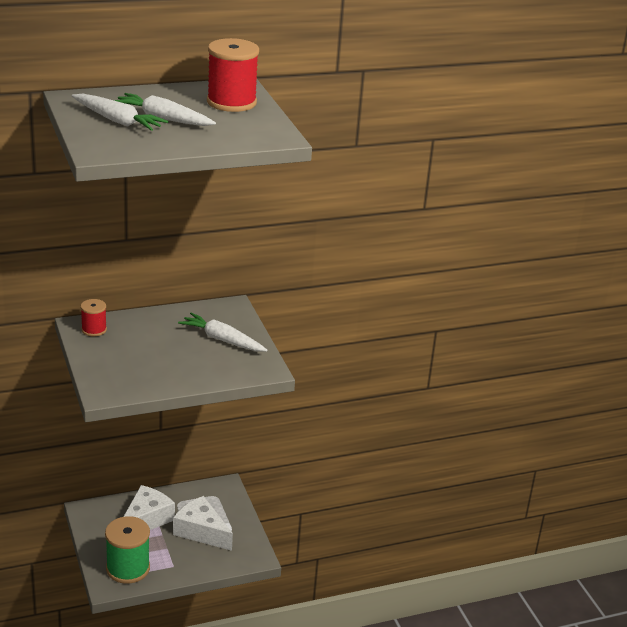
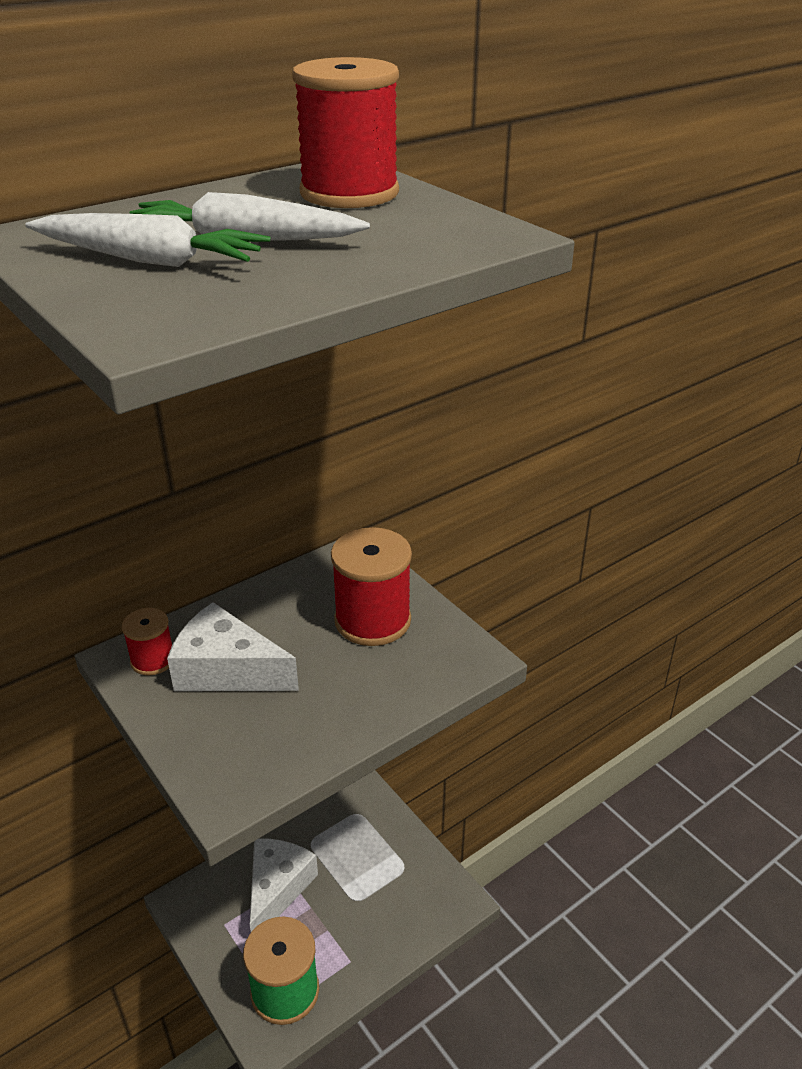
camera: 15 degrees left, 5 degrees up
(201, 531) = (363, 882): white cheese -> white cheese (227, 670)
(222, 340) = (372, 620): white carrot -> red spool

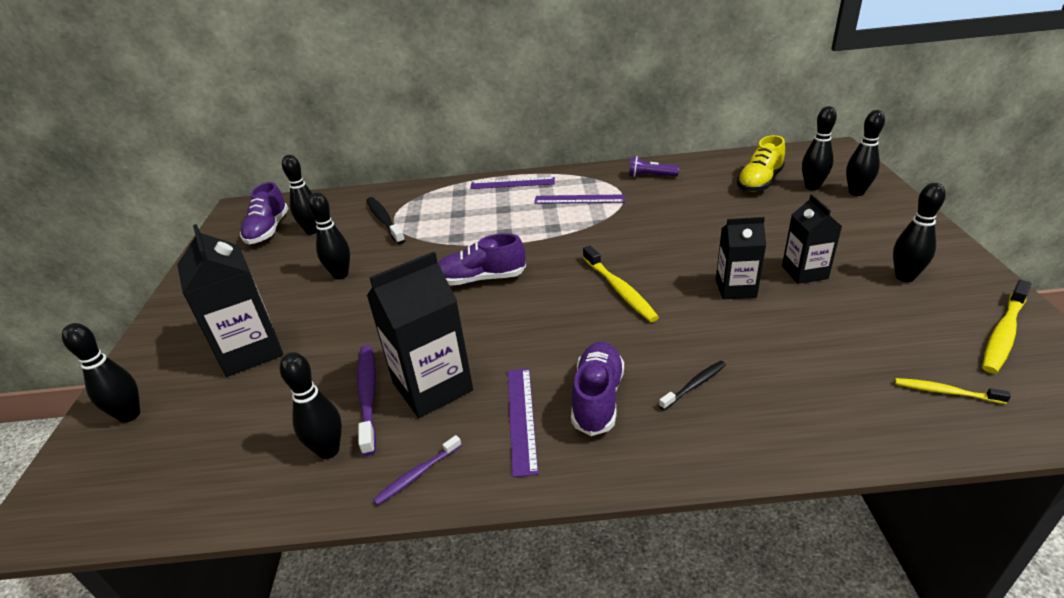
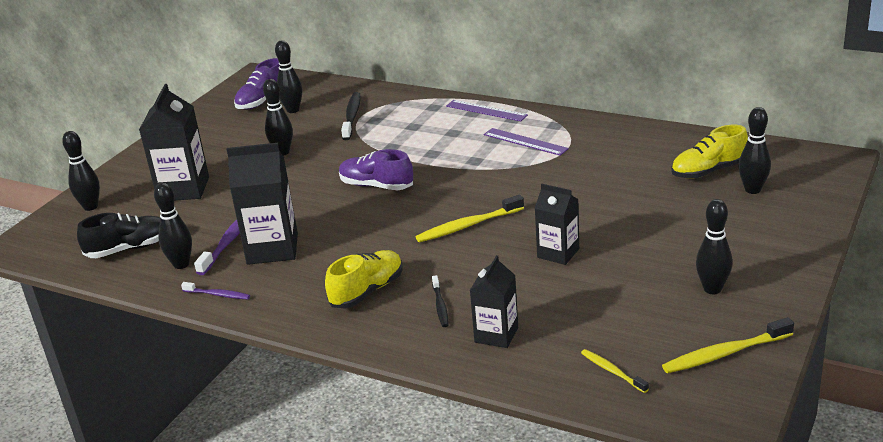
camera: 30 degrees right, 5 degrees down
(233, 455) = (129, 249): none -> black shoe
(417, 474) = (218, 295): purple toothbrush -> purple toothbrush turned 150 degrees counterclockwise
(521, 418) = (307, 286): purple ruler -> none
(597, 398) = (367, 291): purple shoe -> yellow shoe
(619, 289) = (468, 226): yellow toothbrush -> yellow toothbrush turned 60 degrees clockwise
(650, 176) = (615, 137): purple flashlight -> none
(694, 385) = (440, 306): black toothbrush -> black toothbrush turned 90 degrees clockwise
(804, 272) = (632, 259): black carton -> black carton (496, 335)
(856, 192) = (787, 207): black bowling pin -> none

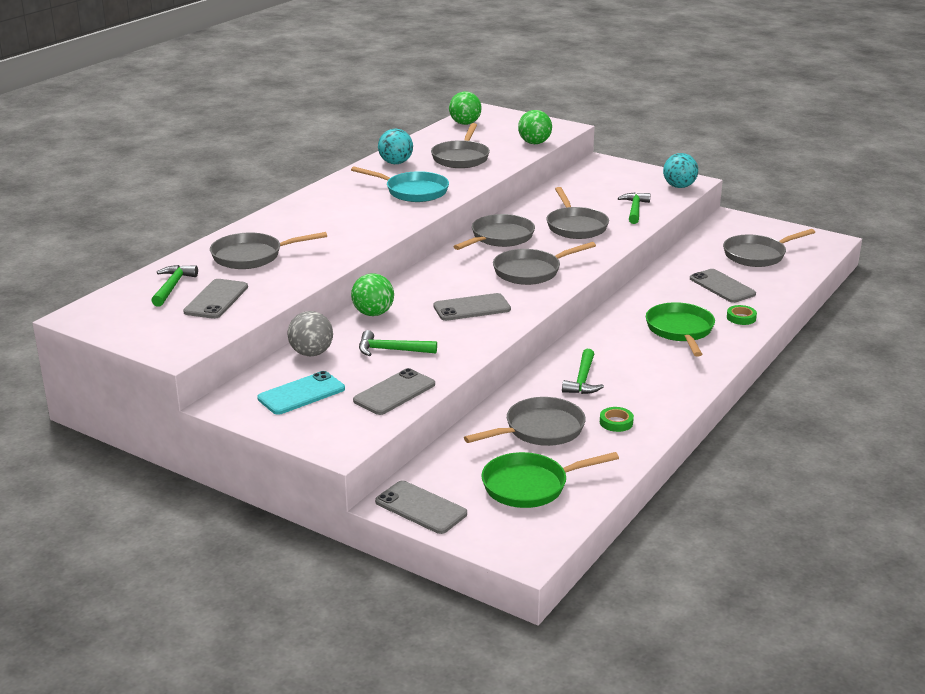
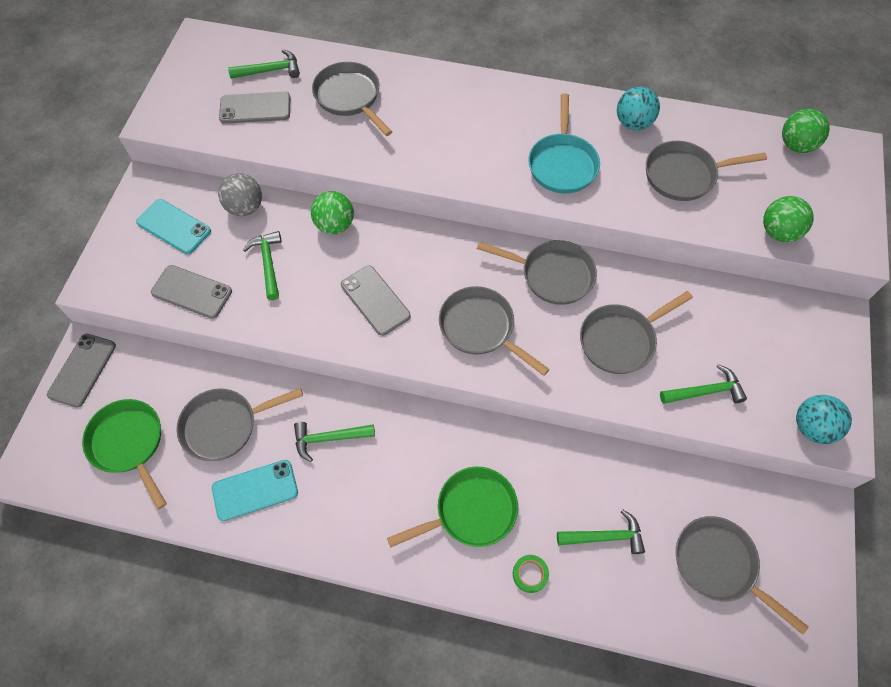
camera: 70 degrees right, 35 degrees up
(540, 430) = (225, 425): grey pan -> grey pan turned 120 degrees clockwise
(616, 422) = (255, 490): green tape -> turquoise phone
(722, 286) = (605, 536): grey phone -> green hammer

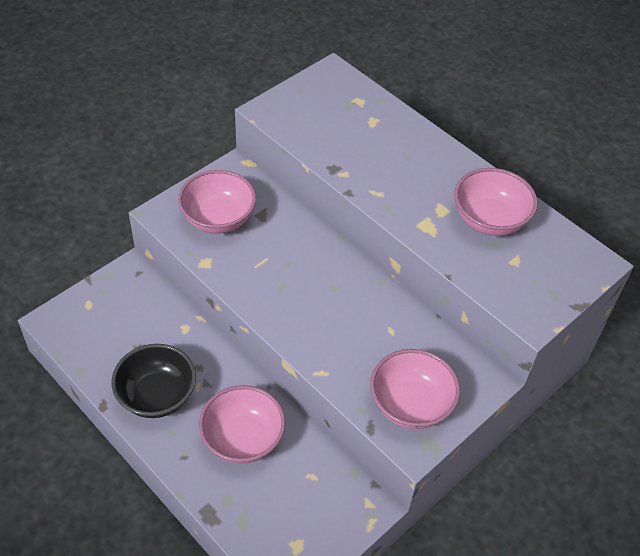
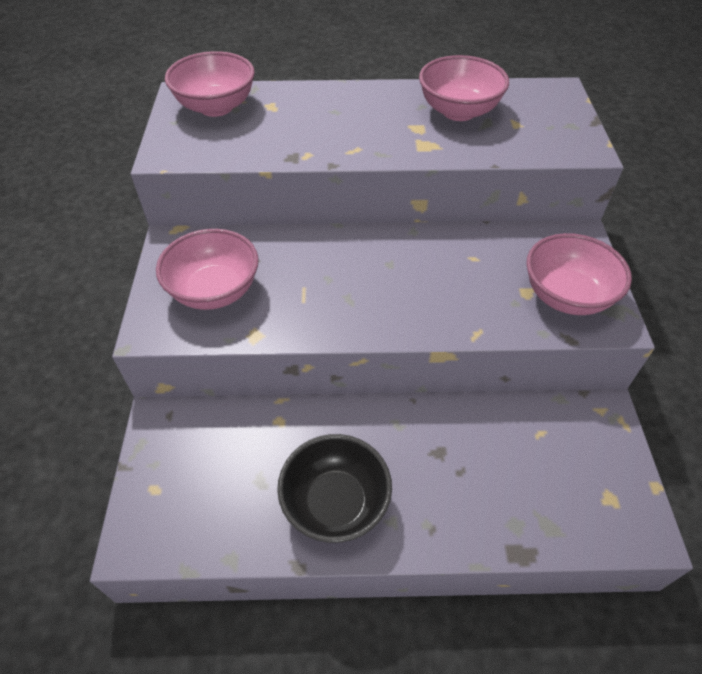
camera: 45 degrees left, 0 degrees up
(243, 439) = (454, 461): pink bowl -> pink bowl (216, 107)

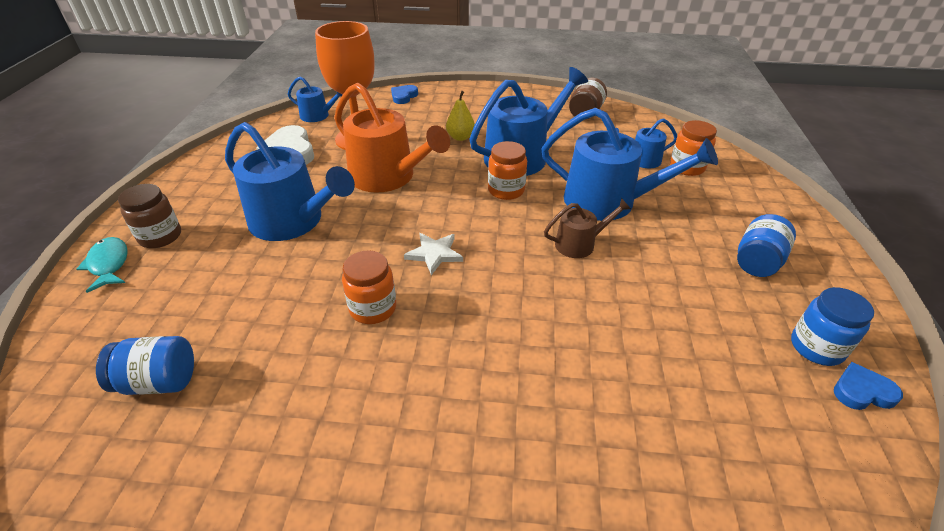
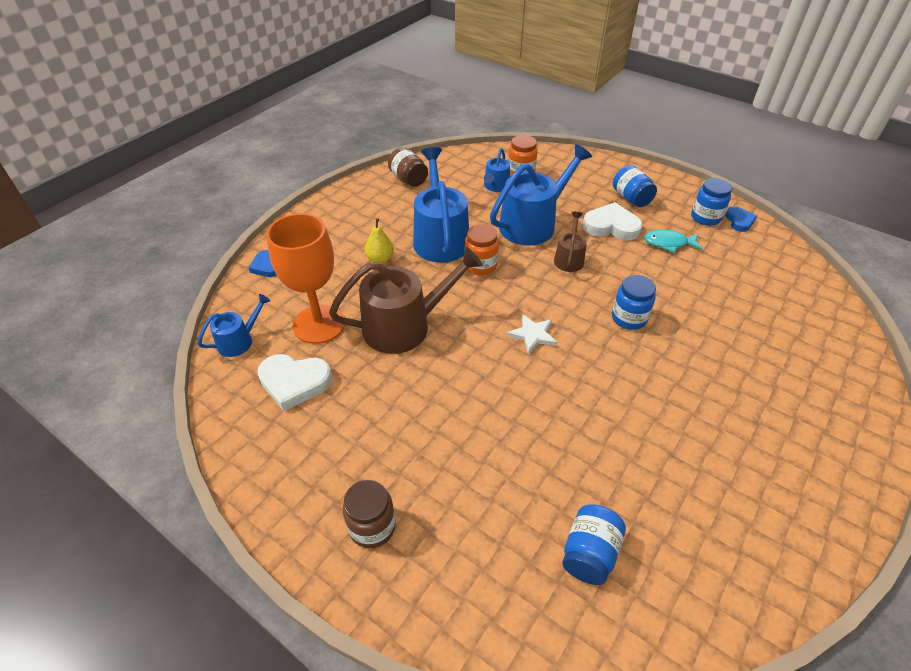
camera: 60 degrees left, 5 degrees up
(109, 264) = (391, 582): turquoise fish -> turquoise fish (668, 243)
(292, 221) = (424, 411): blue watering can -> none
(373, 308) = (575, 391): orange jar -> none
(388, 177) = (404, 326): orange watering can -> brown watering can
(522, 321) = (629, 318): none -> blue jar
(677, 260) = (611, 226): none -> white heart
(862, 391) = (739, 221): blue heart -> blue heart turned 150 degrees clockwise

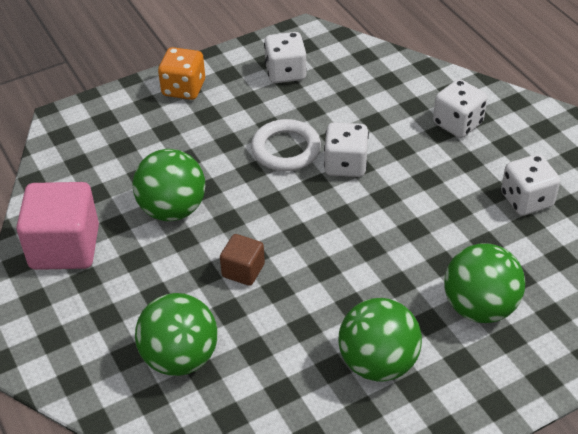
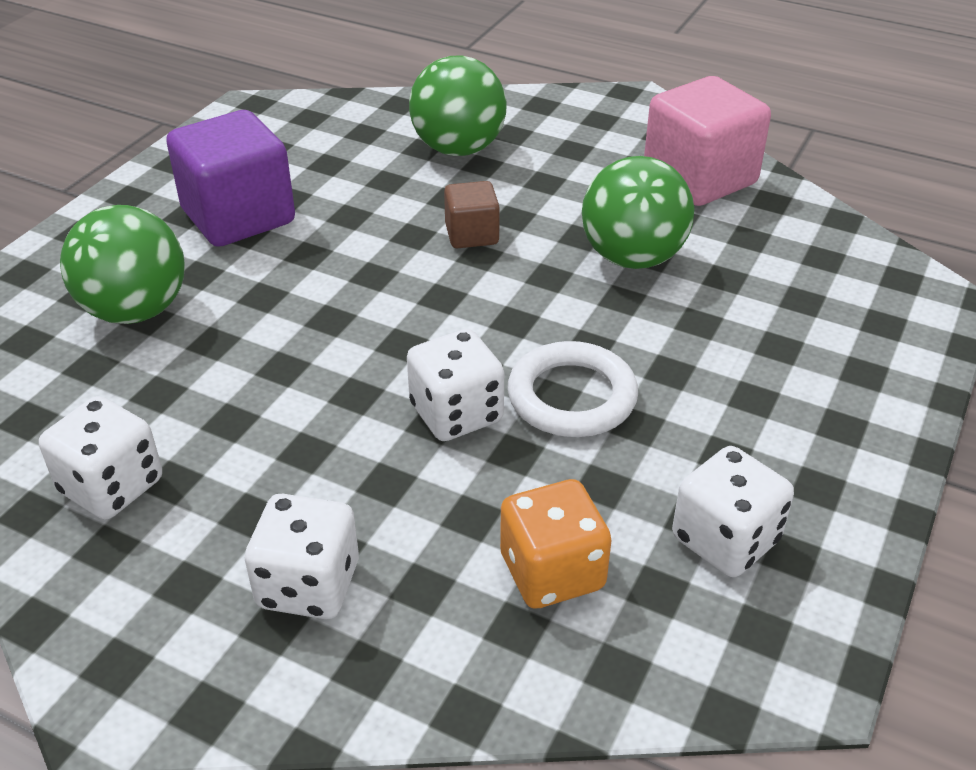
camera: 145 degrees right, 5 degrees down
(183, 88) = (848, 421): orange dice -> orange dice (552, 572)
(378, 363) = (238, 217): green ball -> purple cube

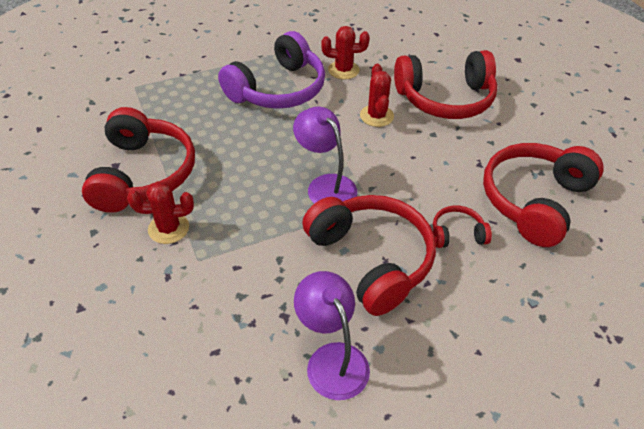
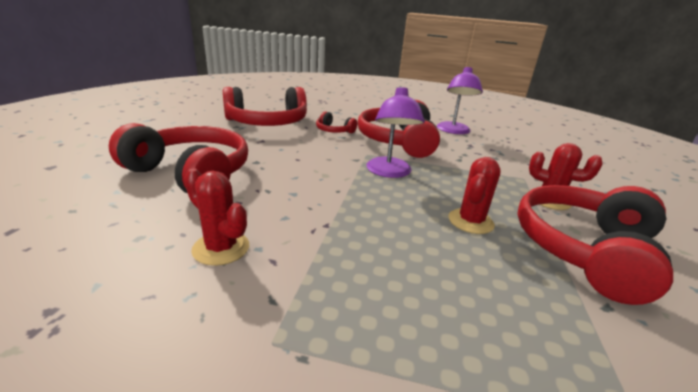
camera: 145 degrees left, 20 degrees down
(278, 89) = (343, 269): purple headphones -> none
(376, 116) = (275, 190): red cactus -> red cactus (470, 221)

★ ★ ★

* Instructions for the task: Pull out every line of the entries that includes the word "camera".

* Final answer:
camera: 15 degrees left, 5 degrees up
camera: 30 degrees right, 5 degrees down
camera: 70 degrees right, 35 degrees up
camera: 45 degrees left, 0 degrees up
camera: 60 degrees left, 5 degrees up
camera: 145 degrees right, 5 degrees down
camera: 145 degrees left, 20 degrees down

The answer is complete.